══ DATASET ══

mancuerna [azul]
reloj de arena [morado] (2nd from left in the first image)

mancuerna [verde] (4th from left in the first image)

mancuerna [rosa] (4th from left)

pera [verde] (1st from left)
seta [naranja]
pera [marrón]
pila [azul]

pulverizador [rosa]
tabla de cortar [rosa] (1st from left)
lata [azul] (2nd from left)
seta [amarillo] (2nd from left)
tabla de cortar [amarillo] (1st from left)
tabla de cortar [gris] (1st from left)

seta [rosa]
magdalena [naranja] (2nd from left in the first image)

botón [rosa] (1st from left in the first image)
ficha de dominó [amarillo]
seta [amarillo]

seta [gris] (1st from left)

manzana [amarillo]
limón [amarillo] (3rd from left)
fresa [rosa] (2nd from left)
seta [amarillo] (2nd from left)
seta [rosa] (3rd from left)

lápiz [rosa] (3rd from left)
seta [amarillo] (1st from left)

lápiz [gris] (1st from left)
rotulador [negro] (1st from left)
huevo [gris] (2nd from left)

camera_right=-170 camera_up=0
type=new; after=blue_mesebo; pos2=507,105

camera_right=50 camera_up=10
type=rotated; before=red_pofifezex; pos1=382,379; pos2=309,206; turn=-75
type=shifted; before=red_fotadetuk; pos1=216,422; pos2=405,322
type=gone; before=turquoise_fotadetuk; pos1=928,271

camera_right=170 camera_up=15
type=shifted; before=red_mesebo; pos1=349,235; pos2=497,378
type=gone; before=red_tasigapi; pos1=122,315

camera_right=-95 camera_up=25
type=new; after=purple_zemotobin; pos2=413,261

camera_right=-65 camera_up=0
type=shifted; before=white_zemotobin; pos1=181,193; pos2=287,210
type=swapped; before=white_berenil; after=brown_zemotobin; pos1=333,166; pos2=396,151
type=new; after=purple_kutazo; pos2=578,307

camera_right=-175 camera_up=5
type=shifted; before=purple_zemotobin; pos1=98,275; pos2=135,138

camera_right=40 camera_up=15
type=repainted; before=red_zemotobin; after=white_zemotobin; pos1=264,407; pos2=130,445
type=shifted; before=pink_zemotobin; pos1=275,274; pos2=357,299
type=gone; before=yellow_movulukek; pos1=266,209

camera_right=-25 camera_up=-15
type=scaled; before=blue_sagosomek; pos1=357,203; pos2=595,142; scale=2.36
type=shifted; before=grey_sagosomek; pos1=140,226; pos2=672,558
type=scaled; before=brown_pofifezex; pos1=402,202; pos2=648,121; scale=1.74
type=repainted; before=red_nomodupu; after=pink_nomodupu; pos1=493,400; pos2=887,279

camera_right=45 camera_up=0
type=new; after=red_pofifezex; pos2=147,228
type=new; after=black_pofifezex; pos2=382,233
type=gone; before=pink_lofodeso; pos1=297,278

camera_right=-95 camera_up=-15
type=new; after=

═══

* TO DO
Every record shown above should be set down again exactly.

* TASK RESULT
mancuerna [azul]
reloj de arena [morado] (2nd from left in the first image)

mancuerna [verde] (4th from left in the first image)

mancuerna [rosa] (4th from left)

pera [verde] (1st from left)
seta [naranja]
pera [marrón]
pila [azul]

pulverizador [rosa]
tabla de cortar [rosa] (1st from left)
lata [azul] (2nd from left)
seta [amarillo] (2nd from left)
tabla de cortar [amarillo] (1st from left)
tabla de cortar [gris] (1st from left)

seta [rosa]
magdalena [naranja] (2nd from left in the first image)

botón [rosa] (1st from left in the first image)
ficha de dominó [amarillo]
seta [amarillo]

seta [gris] (1st from left)

manzana [amarillo]
limón [amarillo] (3rd from left)
fresa [rosa] (2nd from left)
seta [amarillo] (2nd from left)
seta [rosa] (3rd from left)

lápiz [rosa] (3rd from left)
seta [amarillo] (1st from left)

lápiz [gris] (1st from left)
rotulador [negro] (1st from left)
huevo [gris] (2nd from left)

camera_right=-170 camera_up=0
type=new; after=blue_mesebo; pos2=507,105

camera_right=50 camera_up=10
type=rotated; before=red_pofifezex; pos1=382,379; pos2=309,206; turn=-75
type=shifted; before=red_fotadetuk; pos1=216,422; pos2=405,322
type=gone; before=turquoise_fotadetuk; pos1=928,271

camera_right=170 camera_up=15
type=shifted; before=red_mesebo; pos1=349,235; pos2=497,378
type=gone; before=red_tasigapi; pos1=122,315

camera_right=-95 camera_up=25
type=new; after=purple_zemotobin; pos2=413,261

camera_right=-65 camera_up=0
type=shifted; before=white_zemotobin; pos1=181,193; pos2=287,210
type=swapped; before=white_berenil; after=brown_zemotobin; pos1=333,166; pos2=396,151
type=new; after=purple_kutazo; pos2=578,307

camera_right=-175 camera_up=5
type=shifted; before=purple_zemotobin; pos1=98,275; pos2=135,138

camera_right=40 camera_up=15
type=repainted; before=red_zemotobin; after=white_zemotobin; pos1=264,407; pos2=130,445
type=shifted; before=pink_zemotobin; pos1=275,274; pos2=357,299
type=gone; before=yellow_movulukek; pos1=266,209

camera_right=-25 camera_up=-15
type=scaled; before=blue_sagosomek; pos1=357,203; pos2=595,142; scale=2.36
type=shifted; before=grey_sagosomek; pos1=140,226; pos2=672,558
type=scaled; before=brown_pofifezex; pos1=402,202; pos2=648,121; scale=1.74
type=repainted; before=red_nomodupu; after=pink_nomodupu; pos1=493,400; pos2=887,279

camera_right=45 camera_up=0
type=new; after=red_pofifezex; pos2=147,228
type=new; after=black_pofifezex; pos2=382,233
type=gone; before=pink_lofodeso; pos1=297,278

camera_right=-95 camera_up=-15
type=new; after=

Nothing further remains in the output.